START Exercise input

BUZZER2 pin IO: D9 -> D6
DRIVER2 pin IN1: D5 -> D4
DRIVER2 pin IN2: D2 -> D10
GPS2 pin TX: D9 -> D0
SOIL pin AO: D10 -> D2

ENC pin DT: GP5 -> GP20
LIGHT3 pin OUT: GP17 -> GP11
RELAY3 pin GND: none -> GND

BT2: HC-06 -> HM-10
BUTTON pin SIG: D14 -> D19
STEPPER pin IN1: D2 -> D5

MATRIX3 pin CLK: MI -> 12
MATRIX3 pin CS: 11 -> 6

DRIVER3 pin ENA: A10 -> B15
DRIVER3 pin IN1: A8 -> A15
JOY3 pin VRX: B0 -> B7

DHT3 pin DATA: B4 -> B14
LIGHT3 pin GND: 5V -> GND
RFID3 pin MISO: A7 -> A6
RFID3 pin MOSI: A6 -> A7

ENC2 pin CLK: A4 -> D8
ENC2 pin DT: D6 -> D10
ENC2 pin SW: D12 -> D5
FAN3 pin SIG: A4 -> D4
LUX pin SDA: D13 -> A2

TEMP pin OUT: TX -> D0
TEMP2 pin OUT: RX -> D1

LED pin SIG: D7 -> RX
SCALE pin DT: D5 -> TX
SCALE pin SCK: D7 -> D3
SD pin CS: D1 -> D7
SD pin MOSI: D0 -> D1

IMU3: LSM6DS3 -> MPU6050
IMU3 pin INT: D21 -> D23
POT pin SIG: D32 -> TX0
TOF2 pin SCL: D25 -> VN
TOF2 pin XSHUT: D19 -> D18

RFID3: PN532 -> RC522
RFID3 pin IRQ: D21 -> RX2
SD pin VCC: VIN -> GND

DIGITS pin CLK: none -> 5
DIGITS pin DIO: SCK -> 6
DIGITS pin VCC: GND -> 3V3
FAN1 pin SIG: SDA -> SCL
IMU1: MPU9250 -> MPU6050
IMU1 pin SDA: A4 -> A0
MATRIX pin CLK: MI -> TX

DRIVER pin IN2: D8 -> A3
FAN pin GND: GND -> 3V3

END Exercise input

> [Problem statement]: Will you return exactly the lines above from the one with "ENC2 pin CLK: A4 -> D8" down to the one with "IMU1: MPU9250 -> MPU6050", counting both as part of the range?

> [Written response]:
ENC2 pin CLK: A4 -> D8
ENC2 pin DT: D6 -> D10
ENC2 pin SW: D12 -> D5
FAN3 pin SIG: A4 -> D4
LUX pin SDA: D13 -> A2

TEMP pin OUT: TX -> D0
TEMP2 pin OUT: RX -> D1

LED pin SIG: D7 -> RX
SCALE pin DT: D5 -> TX
SCALE pin SCK: D7 -> D3
SD pin CS: D1 -> D7
SD pin MOSI: D0 -> D1

IMU3: LSM6DS3 -> MPU6050
IMU3 pin INT: D21 -> D23
POT pin SIG: D32 -> TX0
TOF2 pin SCL: D25 -> VN
TOF2 pin XSHUT: D19 -> D18

RFID3: PN532 -> RC522
RFID3 pin IRQ: D21 -> RX2
SD pin VCC: VIN -> GND

DIGITS pin CLK: none -> 5
DIGITS pin DIO: SCK -> 6
DIGITS pin VCC: GND -> 3V3
FAN1 pin SIG: SDA -> SCL
IMU1: MPU9250 -> MPU6050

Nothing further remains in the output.